* Try it: Output the listing exactly as written, apart from its pictures.

* Data extract:
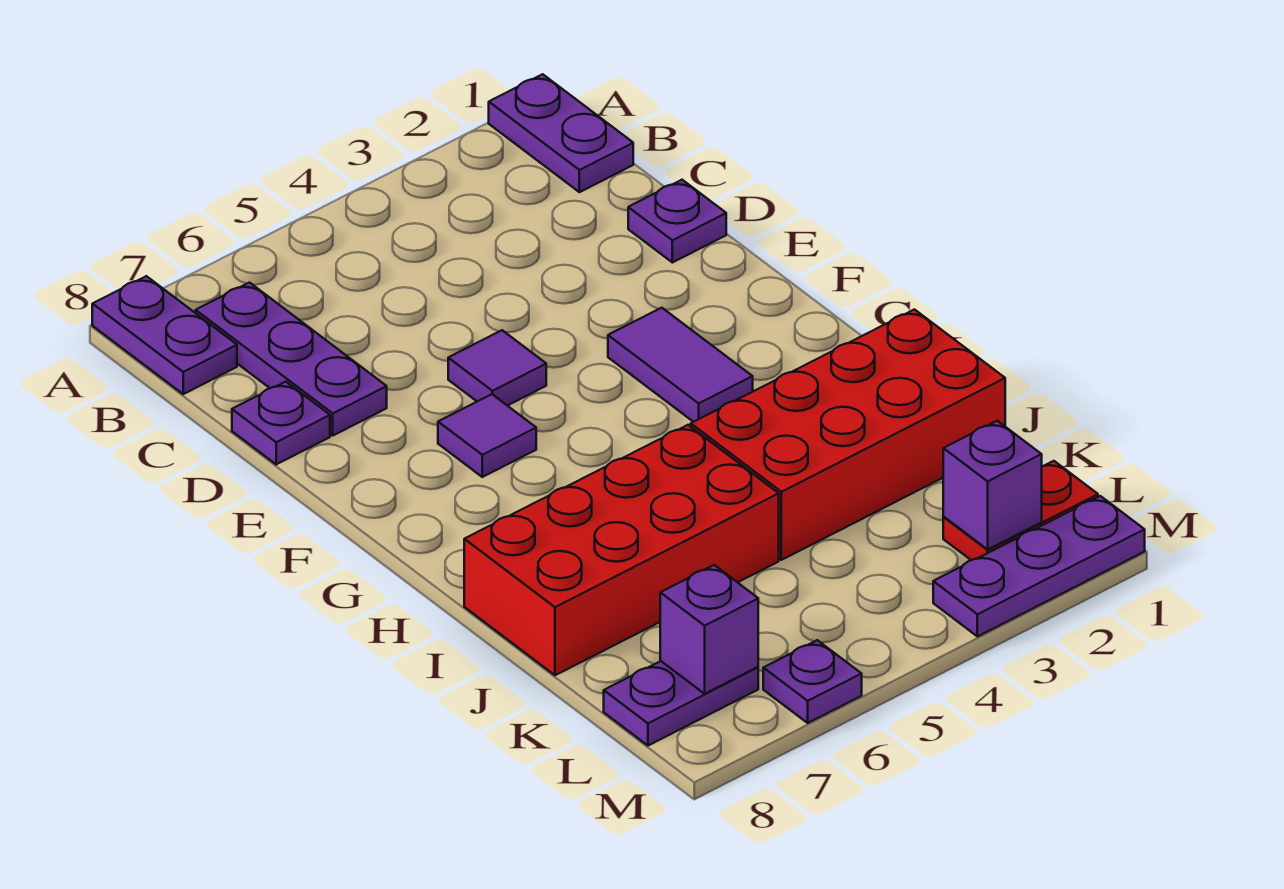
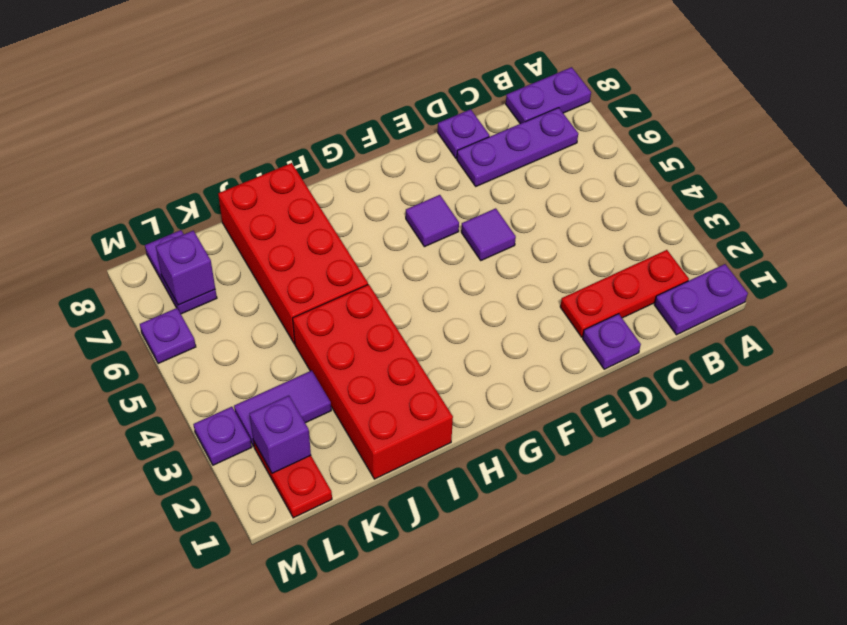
none -> red plate B2:D2 level 1
purple tile F3:G3 level 1 -> purple tile K3:L3 level 1
purple plate M1:M3 level 1 -> purple plate M3 level 1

* Response for this exercise:
none -> red plate B2:D2 level 1
purple tile F3:G3 level 1 -> purple tile K3:L3 level 1
purple plate M1:M3 level 1 -> purple plate M3 level 1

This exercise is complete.